Records from a dataset

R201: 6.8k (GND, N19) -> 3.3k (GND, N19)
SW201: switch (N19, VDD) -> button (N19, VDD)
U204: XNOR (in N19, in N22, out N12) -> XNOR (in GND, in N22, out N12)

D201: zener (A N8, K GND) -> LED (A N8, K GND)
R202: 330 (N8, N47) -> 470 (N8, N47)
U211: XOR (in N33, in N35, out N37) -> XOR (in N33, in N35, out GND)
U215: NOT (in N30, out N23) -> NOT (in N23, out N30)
...
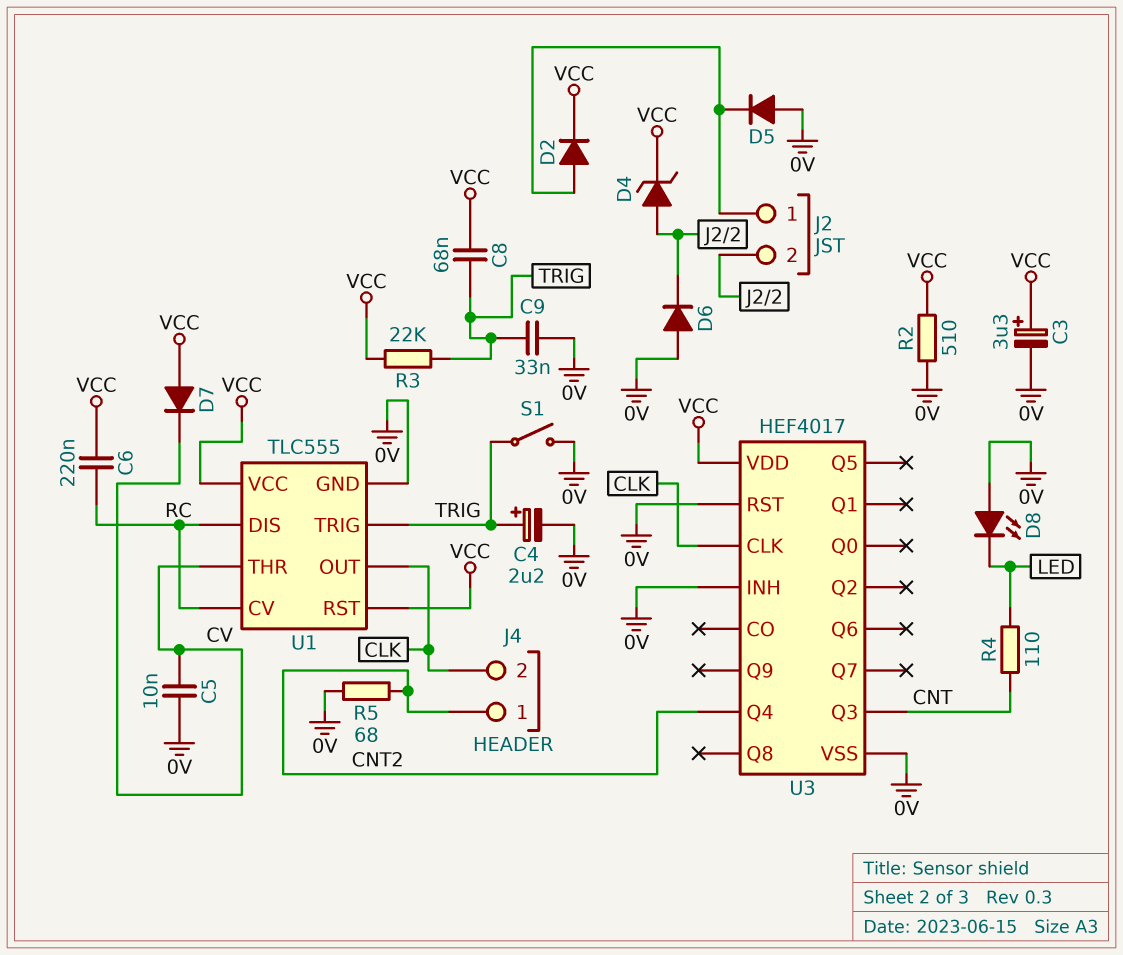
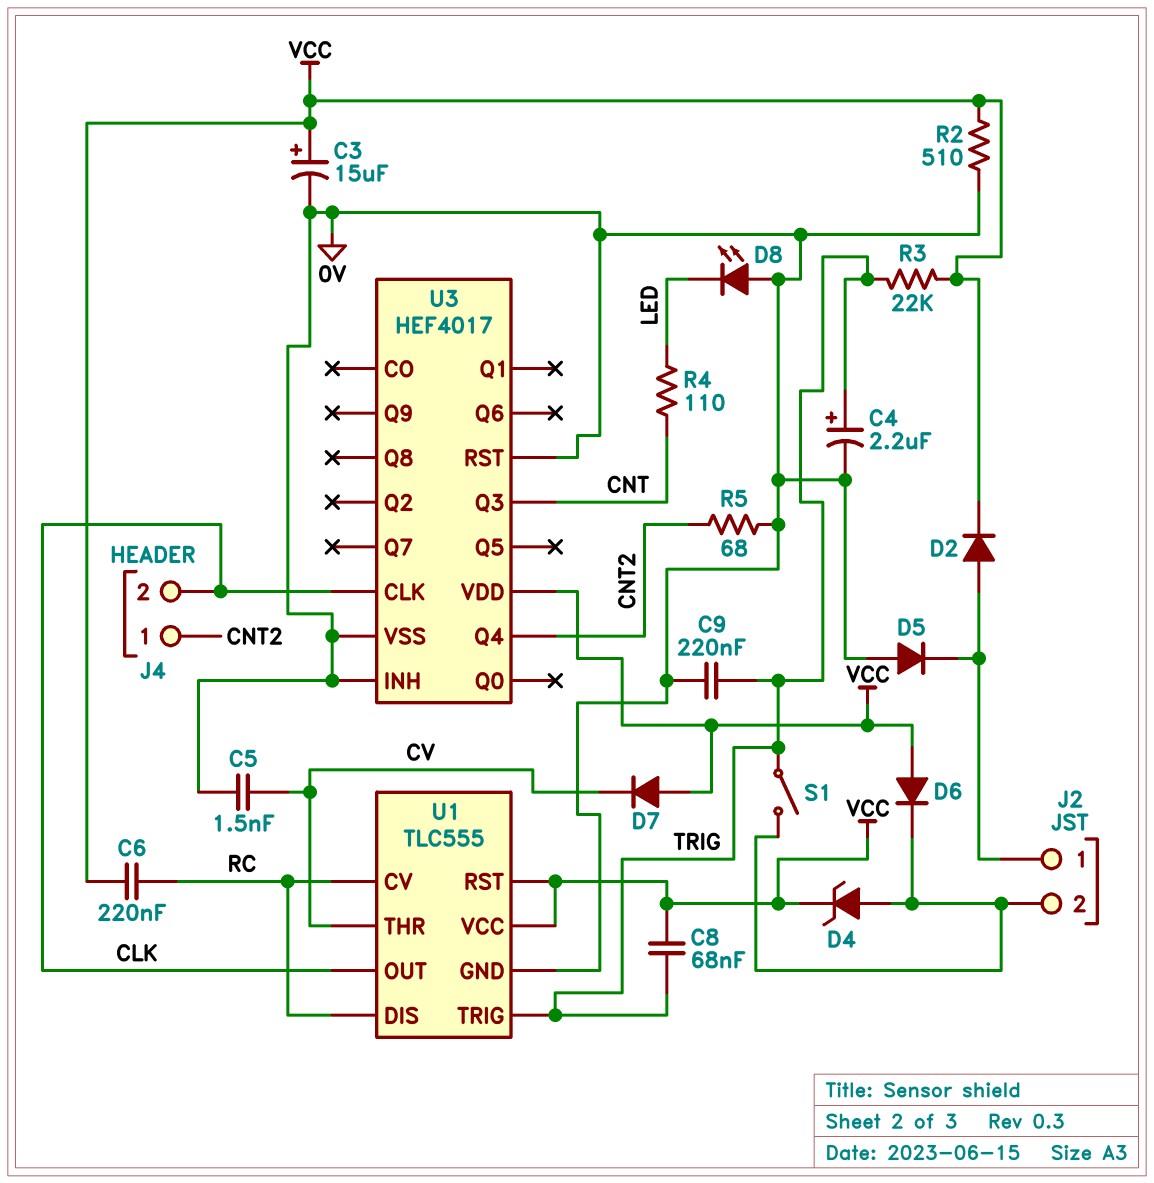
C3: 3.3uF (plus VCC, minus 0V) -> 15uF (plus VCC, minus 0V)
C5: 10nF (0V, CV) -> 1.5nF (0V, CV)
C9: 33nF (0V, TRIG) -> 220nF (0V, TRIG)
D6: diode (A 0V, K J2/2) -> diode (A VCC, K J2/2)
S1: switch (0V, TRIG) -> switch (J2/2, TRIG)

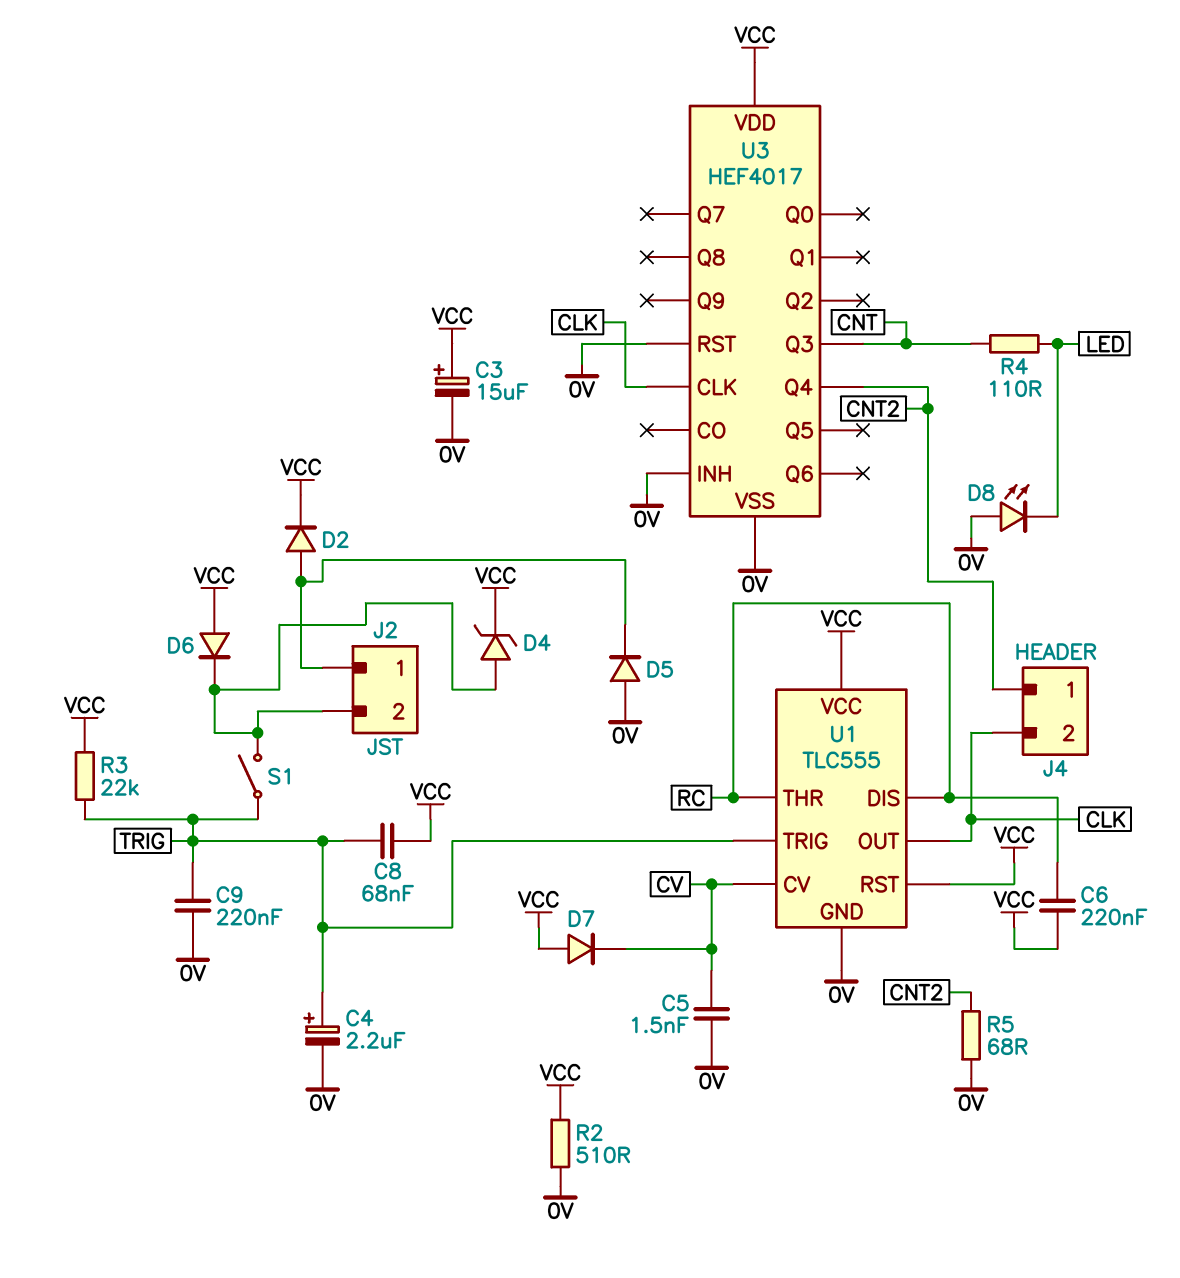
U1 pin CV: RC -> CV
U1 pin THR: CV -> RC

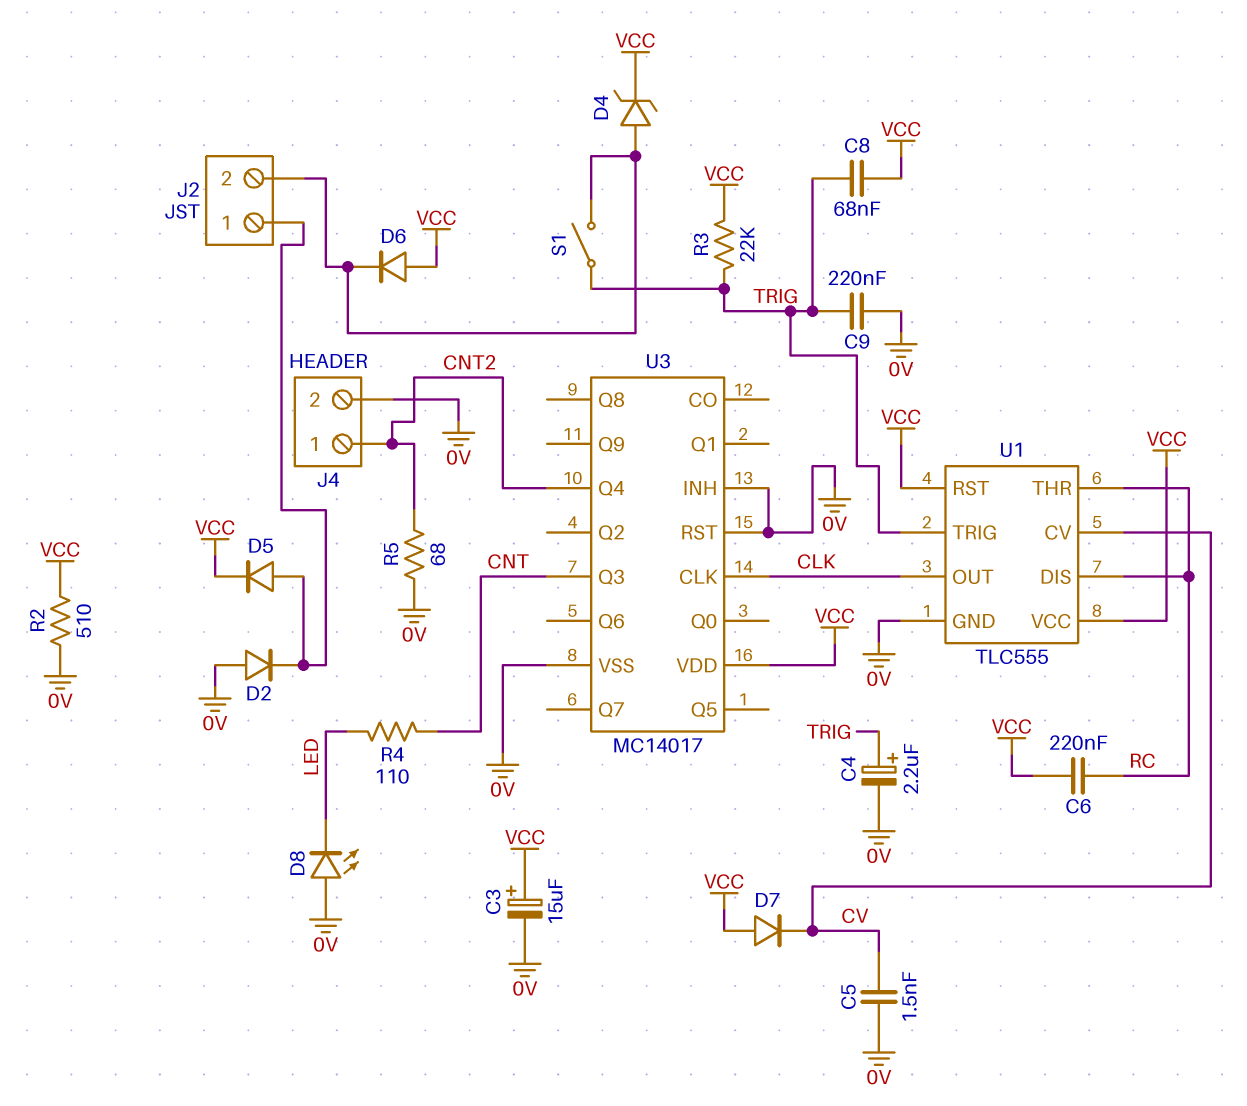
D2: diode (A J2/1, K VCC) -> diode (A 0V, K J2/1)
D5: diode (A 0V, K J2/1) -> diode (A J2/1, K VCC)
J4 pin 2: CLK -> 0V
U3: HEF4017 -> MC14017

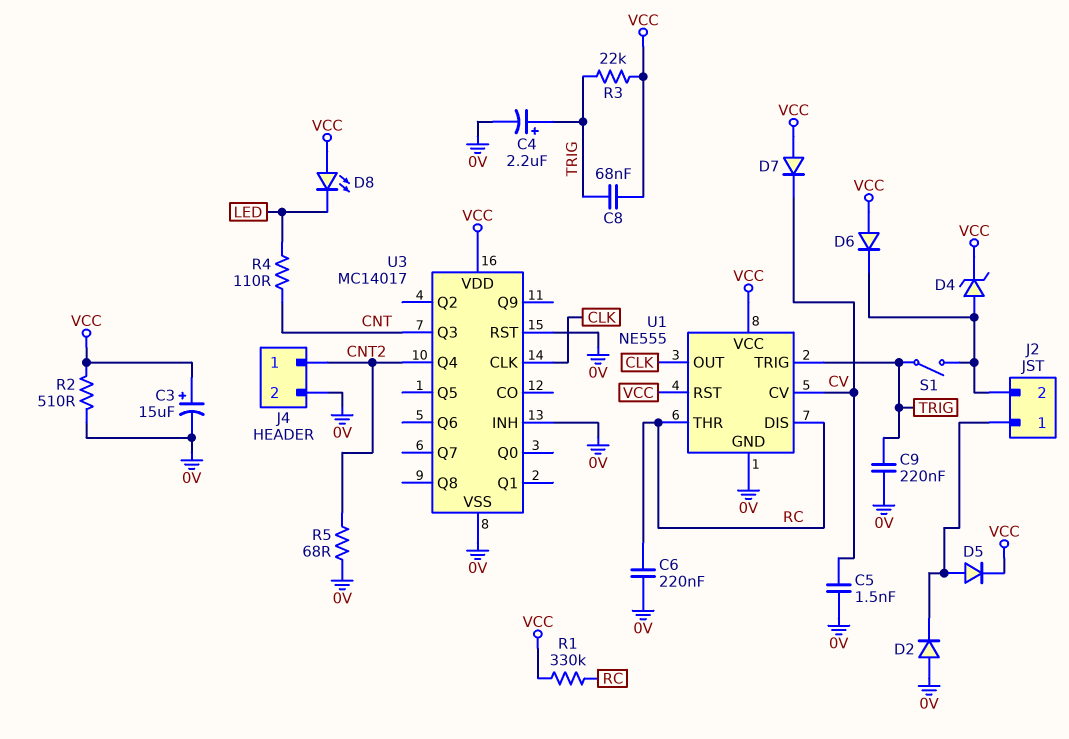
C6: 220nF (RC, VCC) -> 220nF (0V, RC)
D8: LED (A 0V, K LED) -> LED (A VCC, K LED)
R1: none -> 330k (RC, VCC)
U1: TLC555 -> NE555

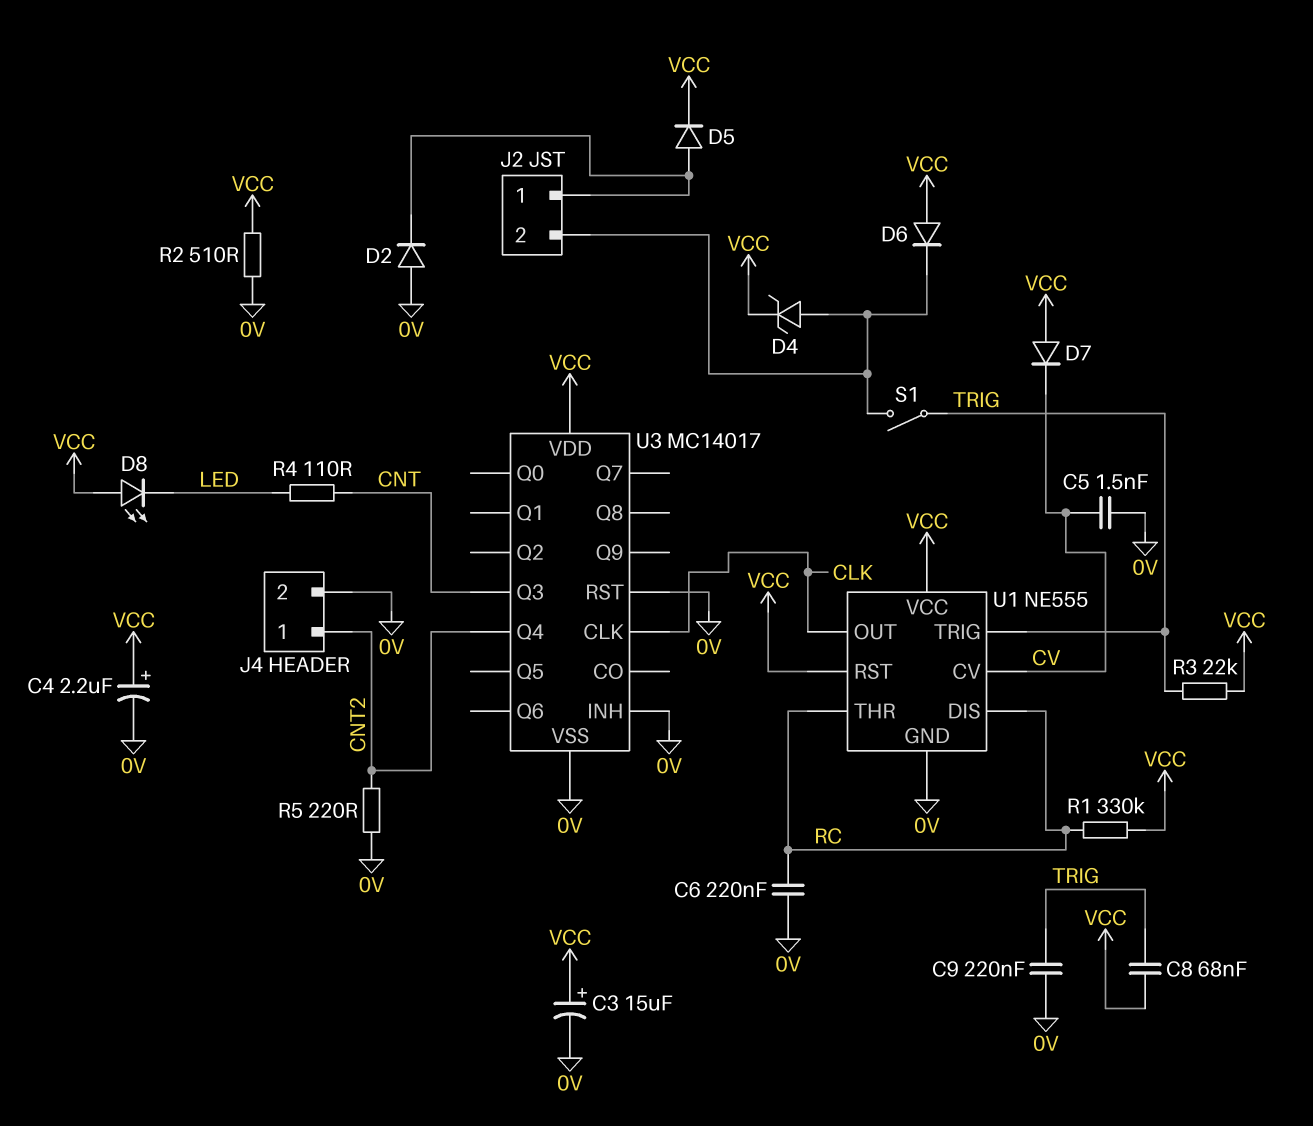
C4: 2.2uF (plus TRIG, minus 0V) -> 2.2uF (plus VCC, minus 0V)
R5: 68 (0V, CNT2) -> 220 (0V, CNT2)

Exercise prompt:
Copy range, inclusive: the line holding "U211: XOR (in" to the line holding "U215: NOT (in". Reproduce exactly those lines of the records above and no others.

Response to the exercise:
U211: XOR (in N33, in N35, out N37) -> XOR (in N33, in N35, out GND)
U215: NOT (in N30, out N23) -> NOT (in N23, out N30)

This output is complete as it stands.